## [Required action]
The data below should be restated word for word, with every picture omitted.

Stored records

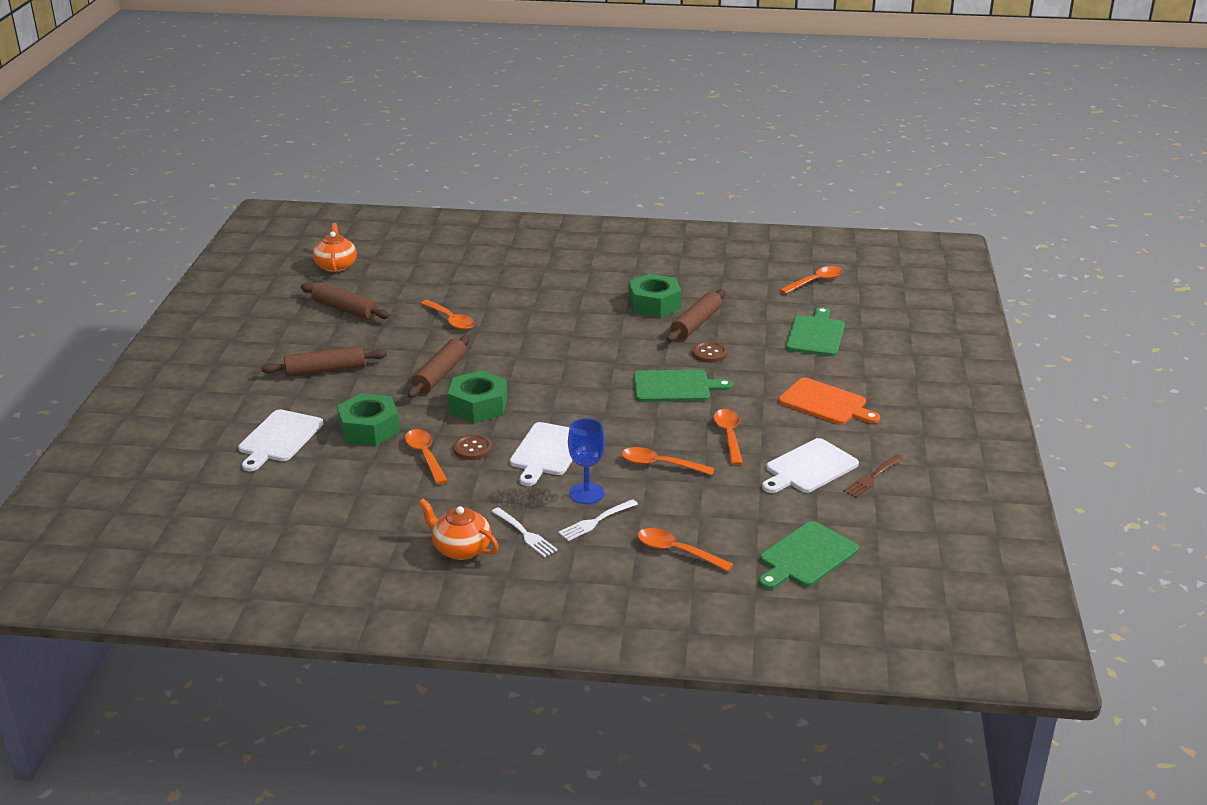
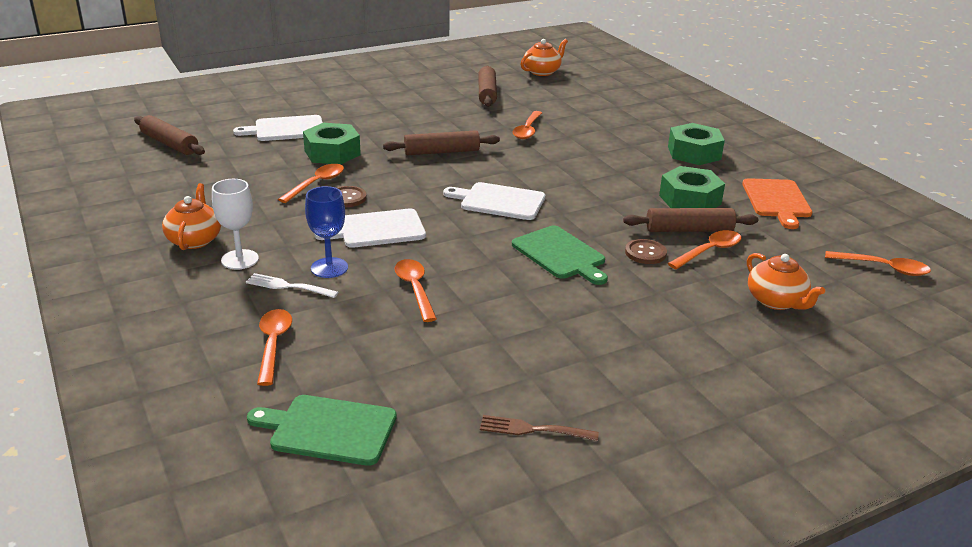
camera: 55 degrees right, 0 degrees up
(325, 370) = (395, 114): brown rolling pin -> brown rolling pin (170, 144)
(478, 406) = (414, 180): green nut -> green nut (694, 153)
(524, 534) = (240, 259): white fork -> white goblet
(729, 436) = (508, 310): orange spoon -> orange spoon (709, 251)
(809, 468) = (504, 378): white cutting board -> white cutting board (499, 201)
(816, 334) = (776, 301): green cutting board -> orange teapot
(825, 403) = (647, 350): orange cutting board -> orange cutting board (776, 200)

## [Final answer]
camera: 55 degrees right, 0 degrees up
(325, 370) = (395, 114): brown rolling pin -> brown rolling pin (170, 144)
(478, 406) = (414, 180): green nut -> green nut (694, 153)
(524, 534) = (240, 259): white fork -> white goblet
(729, 436) = (508, 310): orange spoon -> orange spoon (709, 251)
(809, 468) = (504, 378): white cutting board -> white cutting board (499, 201)
(816, 334) = (776, 301): green cutting board -> orange teapot
(825, 403) = (647, 350): orange cutting board -> orange cutting board (776, 200)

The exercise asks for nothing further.